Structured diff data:
====

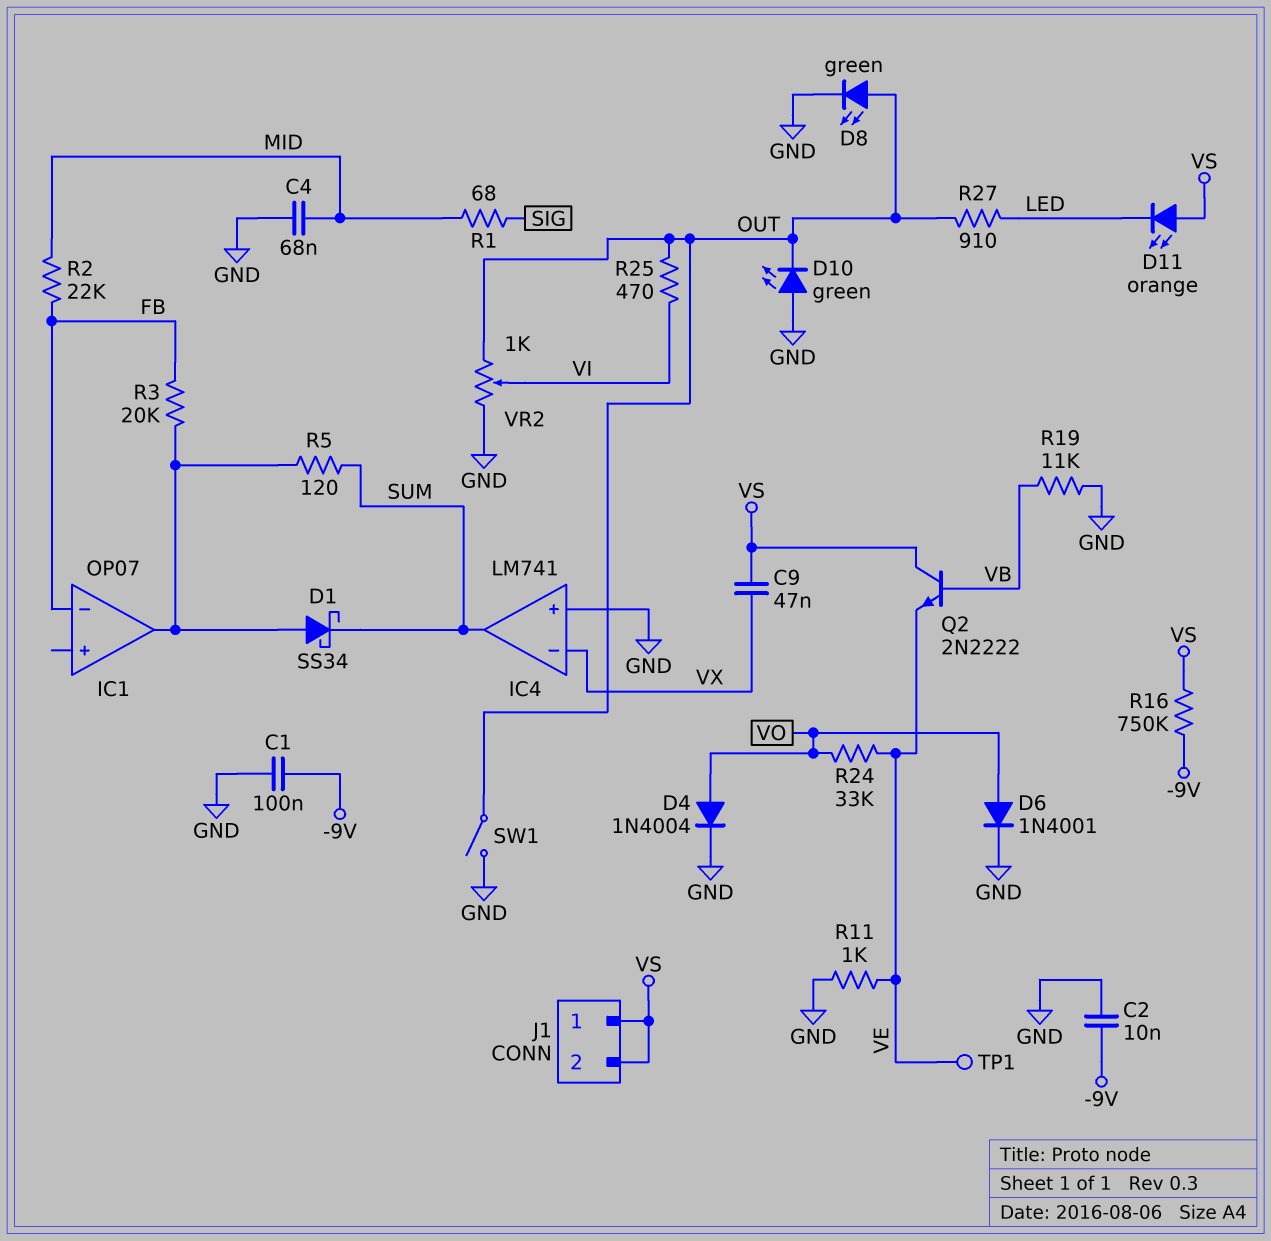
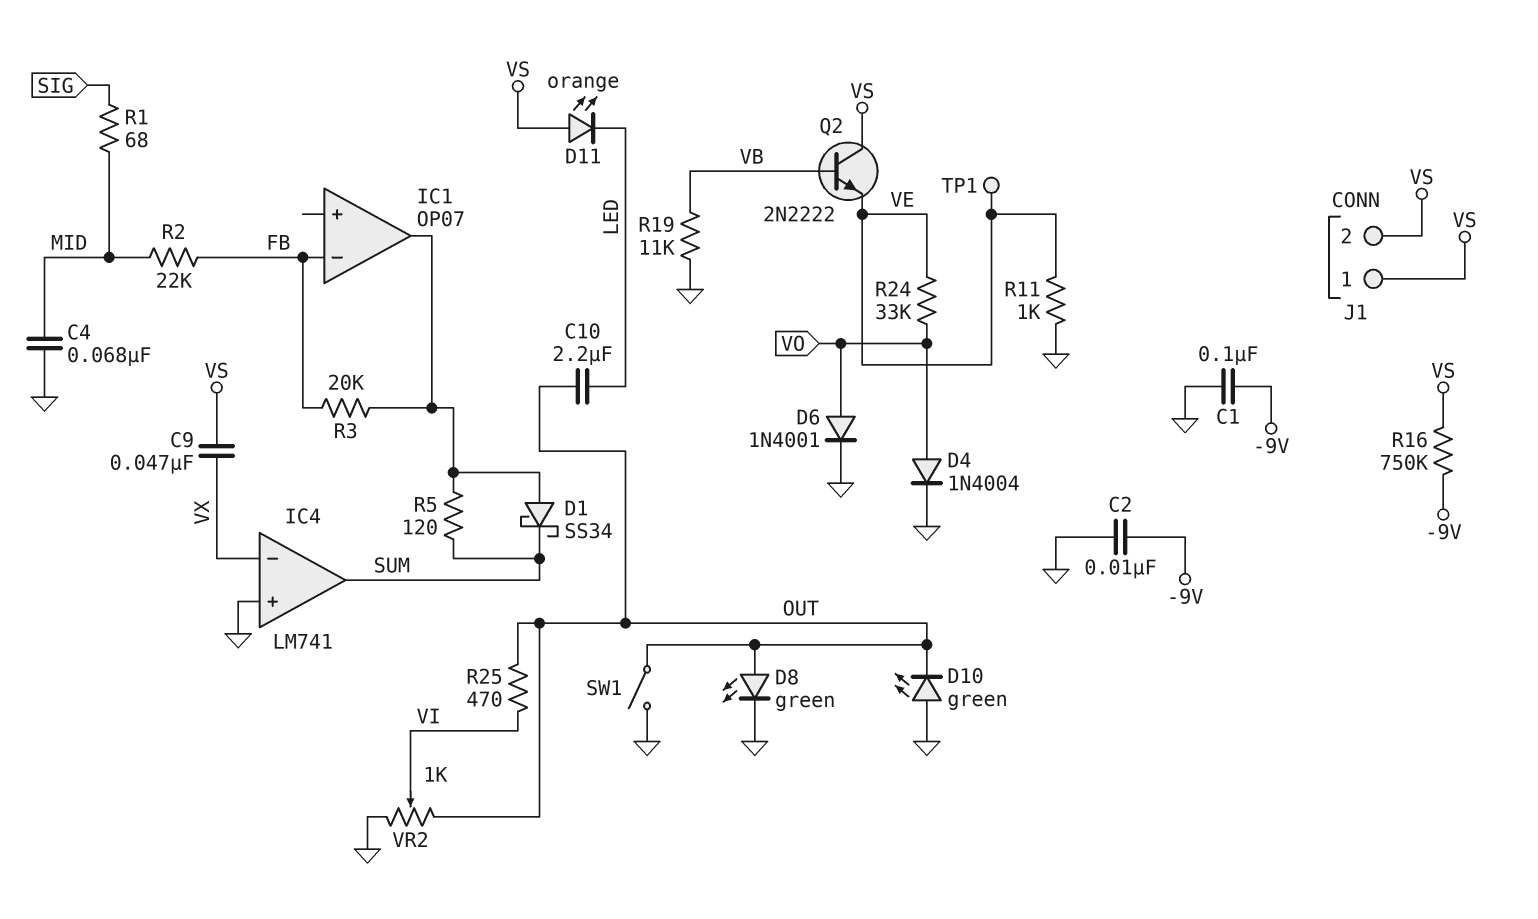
C10: none -> 2.2uF (LED, OUT)
R27: 910 (LED, OUT) -> none

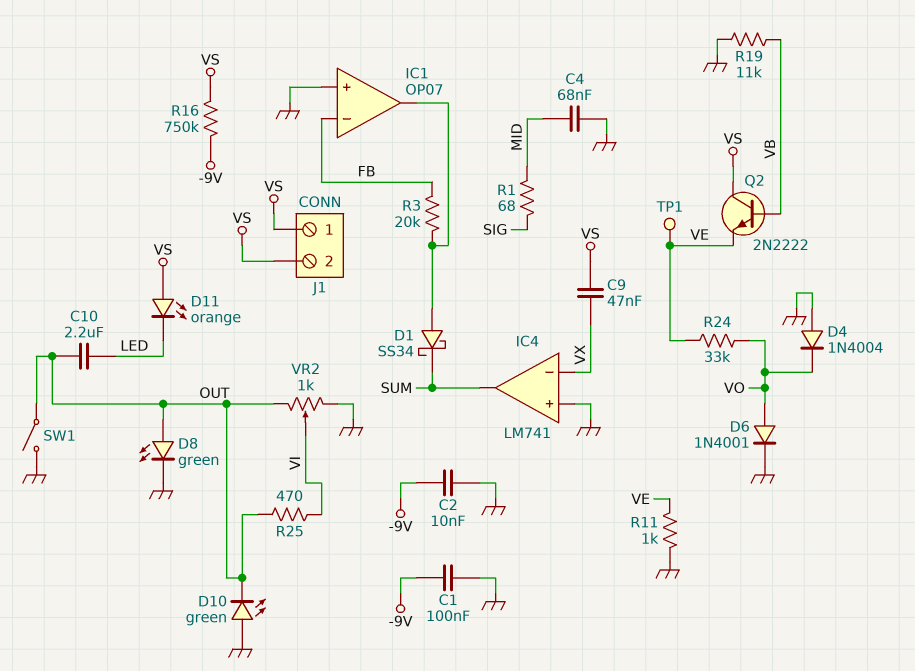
D4: diode 1N4004 (A VO, K GND) -> diode 1N4004 (A GND, K VO)
IC1 pin in+: none -> GND
R2: 22k (FB, MID) -> none
R5: 120 (IC1/out, SUM) -> none

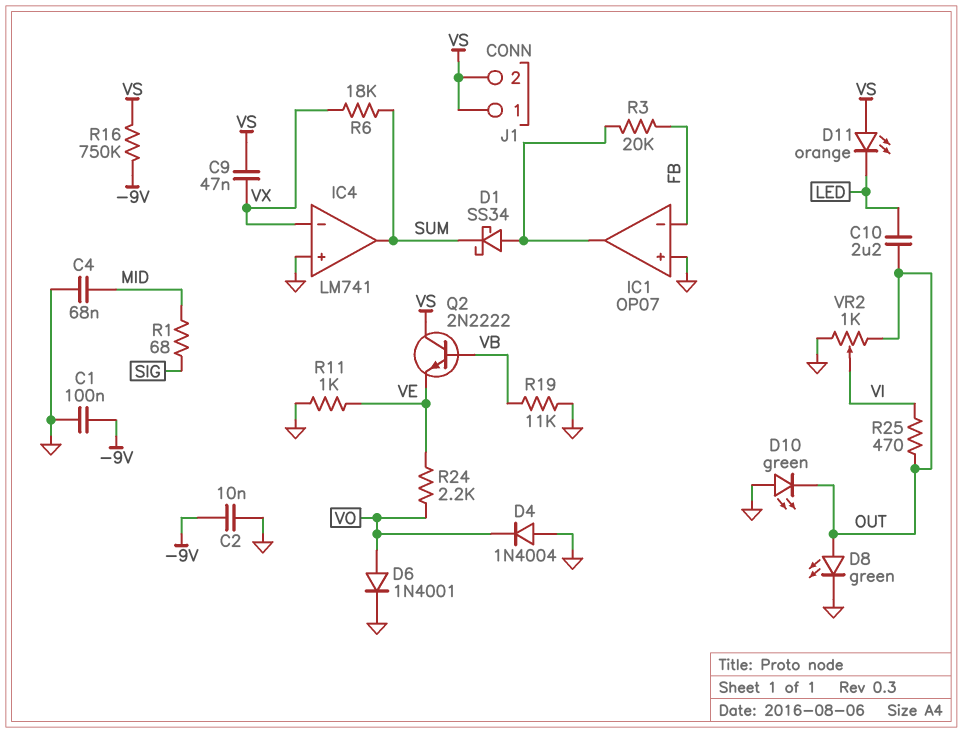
R6: none -> 18k (SUM, VX)
R24: 33k (VE, VO) -> 2.2k (VE, VO)
SW1: switch (GND, OUT) -> none
TP1: test point (VE) -> none

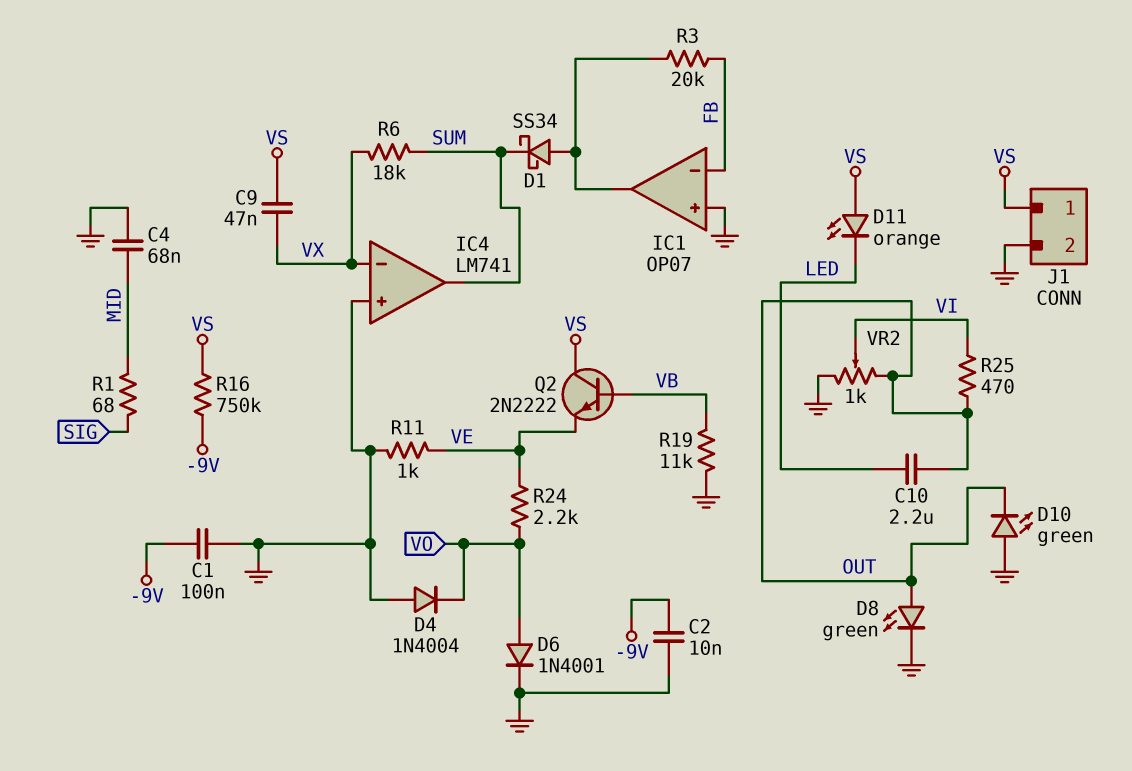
J1 pin 2: VS -> GND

====

**Requirement:** All lines above holding the word "none" make up the answer; copy each one.

**Exercise response:**
C10: none -> 2.2uF (LED, OUT)
R27: 910 (LED, OUT) -> none
IC1 pin in+: none -> GND
R2: 22k (FB, MID) -> none
R5: 120 (IC1/out, SUM) -> none
R6: none -> 18k (SUM, VX)
SW1: switch (GND, OUT) -> none
TP1: test point (VE) -> none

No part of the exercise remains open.